§ **Supplied material**
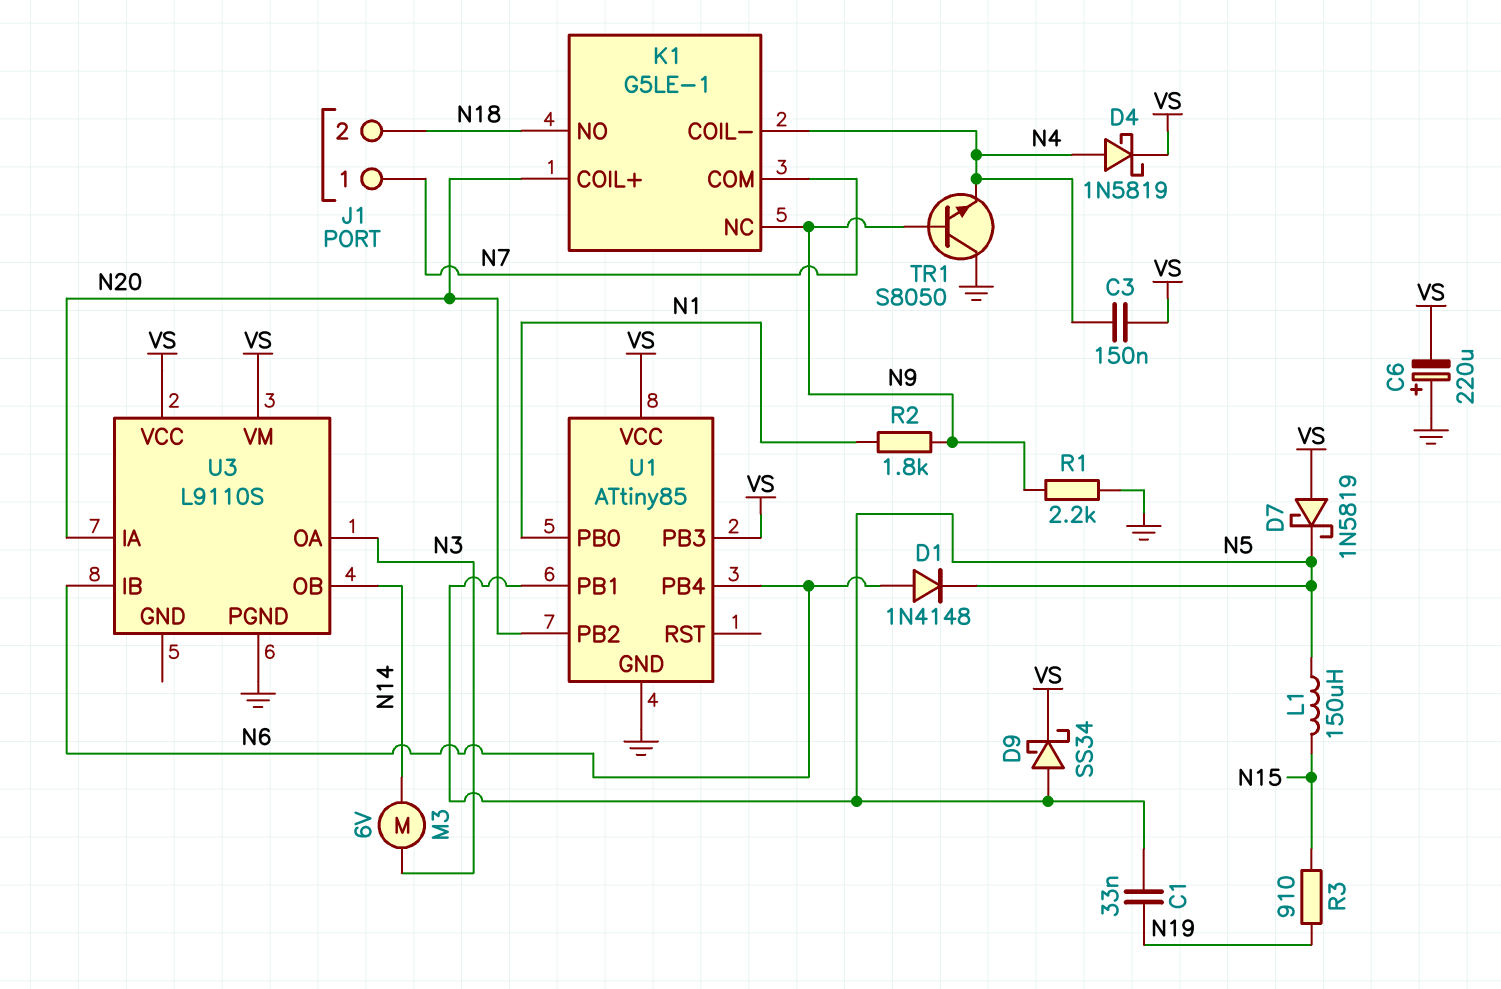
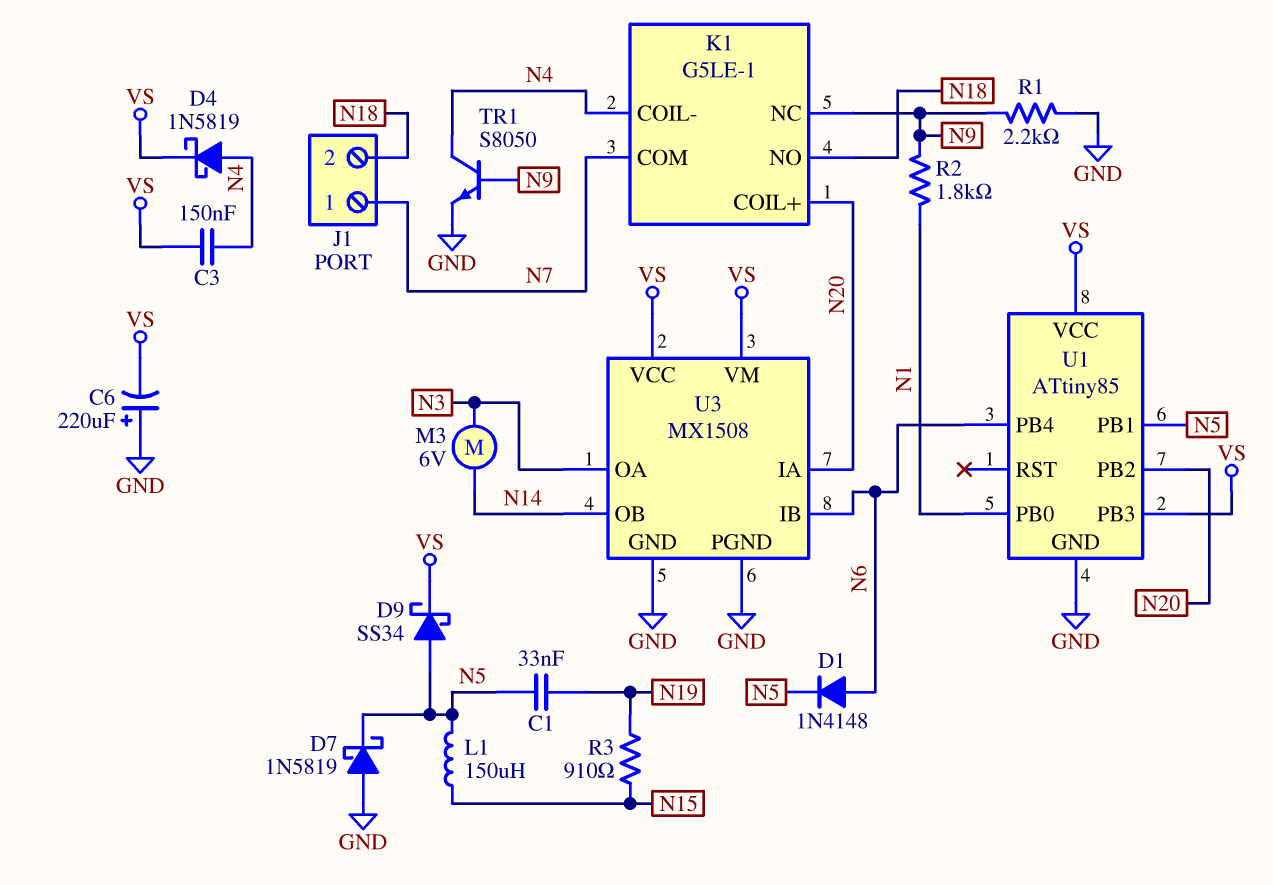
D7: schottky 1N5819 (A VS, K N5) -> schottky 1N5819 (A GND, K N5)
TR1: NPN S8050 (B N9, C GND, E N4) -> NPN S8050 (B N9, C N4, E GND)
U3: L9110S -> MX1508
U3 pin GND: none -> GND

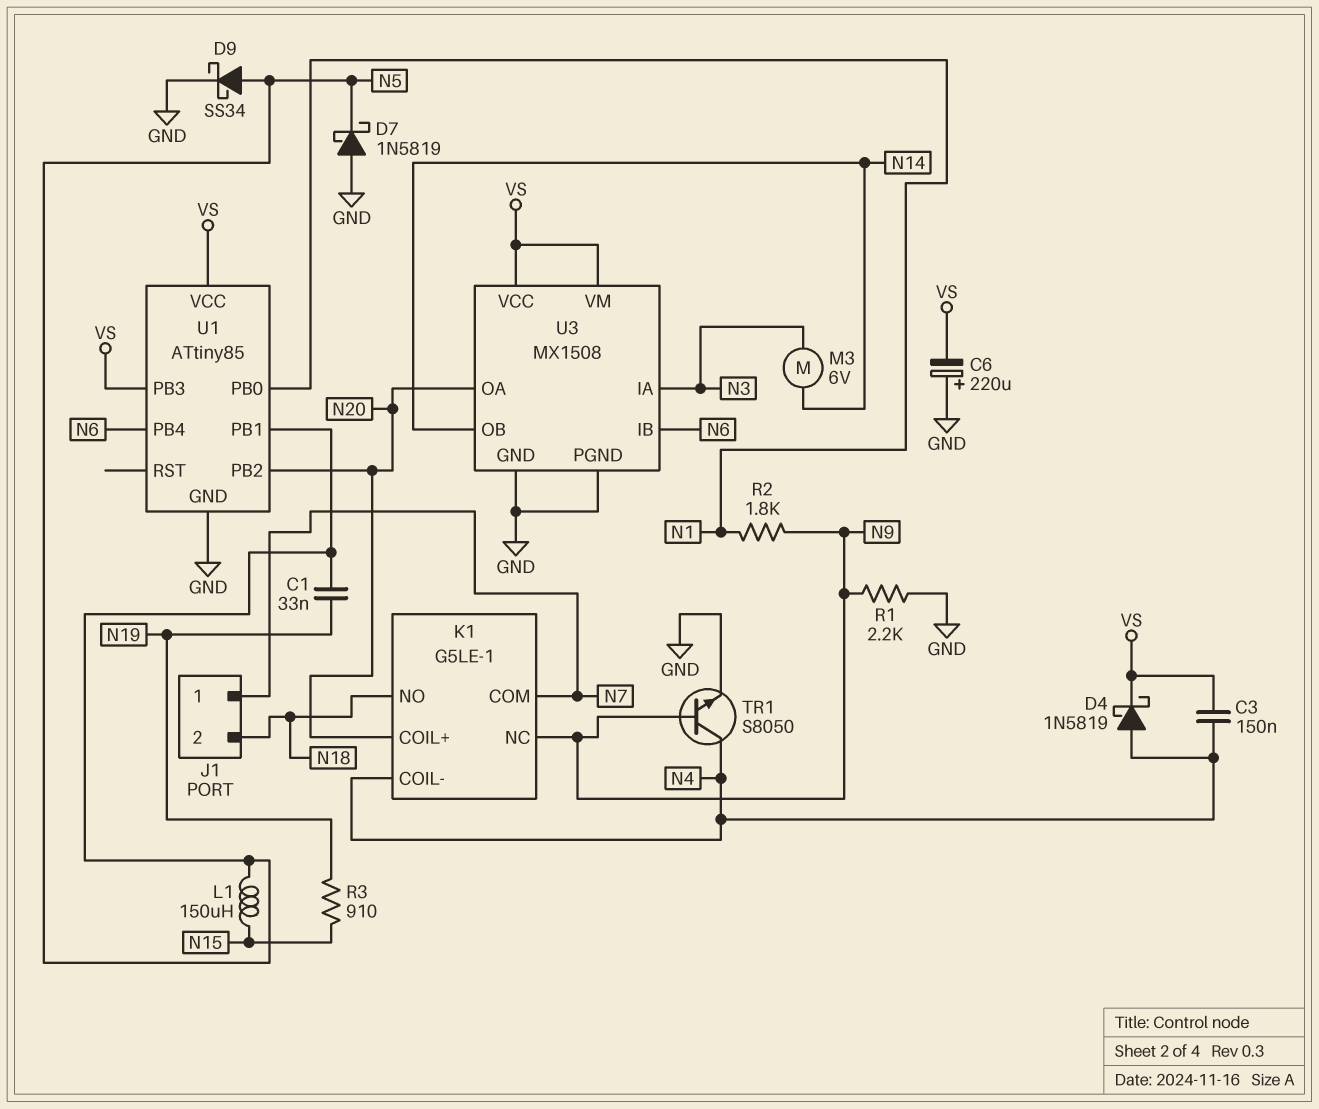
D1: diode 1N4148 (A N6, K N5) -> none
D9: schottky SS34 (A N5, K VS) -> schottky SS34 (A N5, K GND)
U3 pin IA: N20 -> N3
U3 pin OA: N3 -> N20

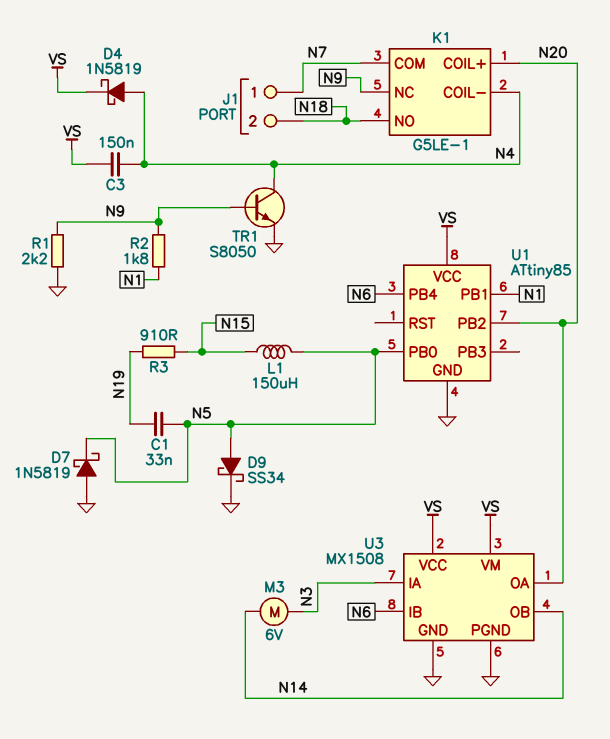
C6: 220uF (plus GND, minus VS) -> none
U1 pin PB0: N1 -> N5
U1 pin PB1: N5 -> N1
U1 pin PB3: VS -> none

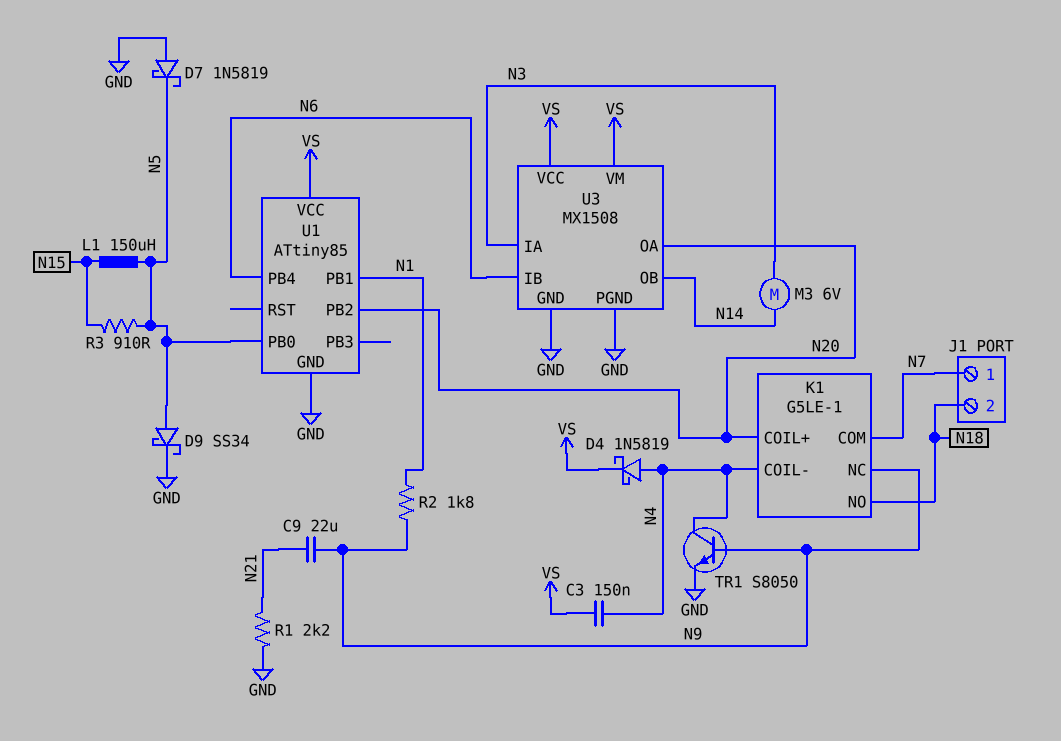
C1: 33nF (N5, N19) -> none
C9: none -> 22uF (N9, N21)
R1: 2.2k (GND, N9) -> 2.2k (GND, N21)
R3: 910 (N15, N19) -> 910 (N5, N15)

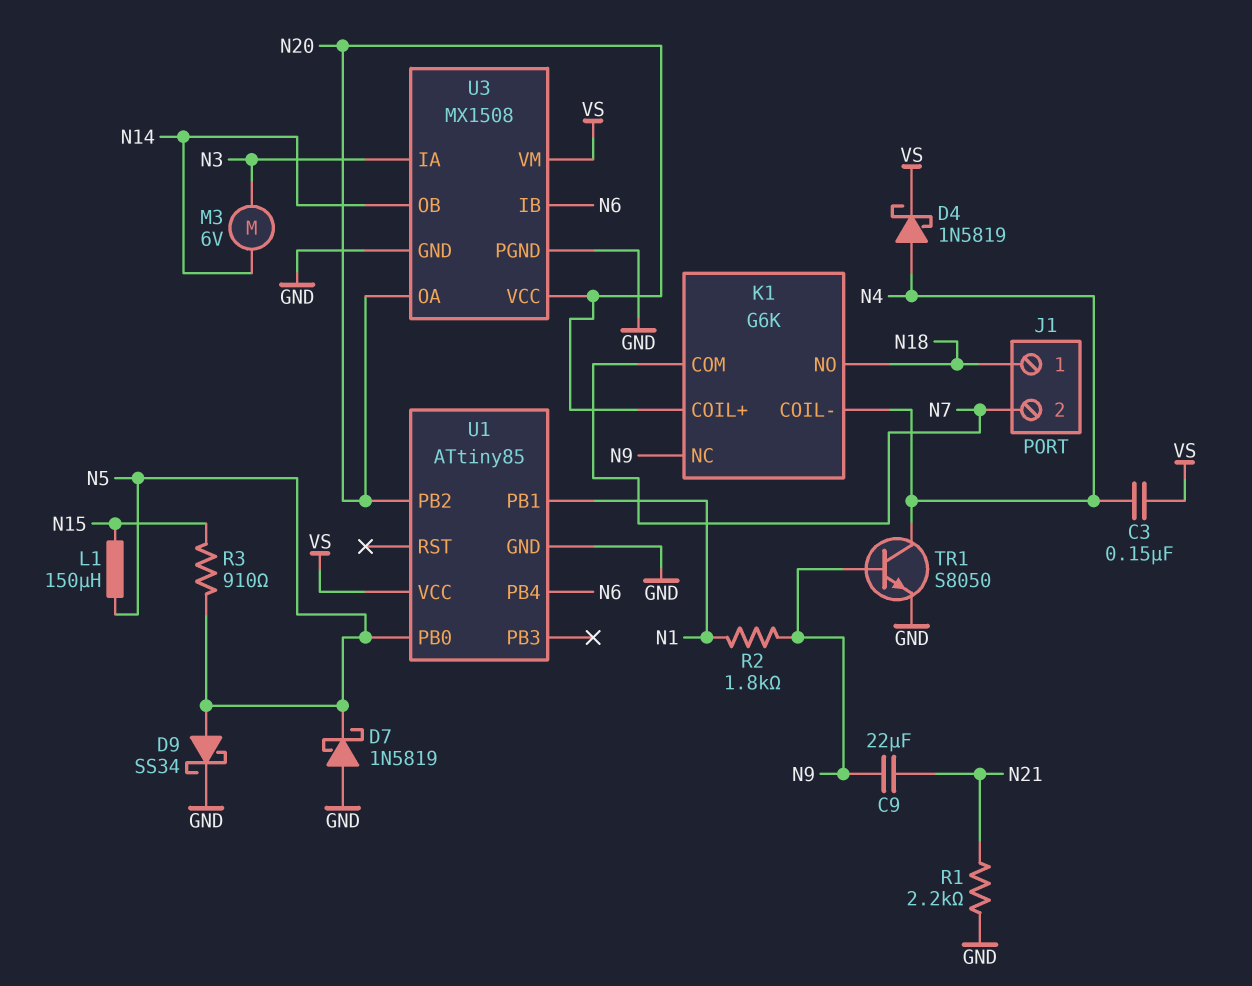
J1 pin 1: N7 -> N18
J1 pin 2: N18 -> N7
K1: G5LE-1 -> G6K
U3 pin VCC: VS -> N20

§ **What you have to do**
Would you print the material exactly once more, without any of its pictures?

§ **Result of the exercise**
D7: schottky 1N5819 (A VS, K N5) -> schottky 1N5819 (A GND, K N5)
TR1: NPN S8050 (B N9, C GND, E N4) -> NPN S8050 (B N9, C N4, E GND)
U3: L9110S -> MX1508
U3 pin GND: none -> GND

D1: diode 1N4148 (A N6, K N5) -> none
D9: schottky SS34 (A N5, K VS) -> schottky SS34 (A N5, K GND)
U3 pin IA: N20 -> N3
U3 pin OA: N3 -> N20

C6: 220uF (plus GND, minus VS) -> none
U1 pin PB0: N1 -> N5
U1 pin PB1: N5 -> N1
U1 pin PB3: VS -> none

C1: 33nF (N5, N19) -> none
C9: none -> 22uF (N9, N21)
R1: 2.2k (GND, N9) -> 2.2k (GND, N21)
R3: 910 (N15, N19) -> 910 (N5, N15)

J1 pin 1: N7 -> N18
J1 pin 2: N18 -> N7
K1: G5LE-1 -> G6K
U3 pin VCC: VS -> N20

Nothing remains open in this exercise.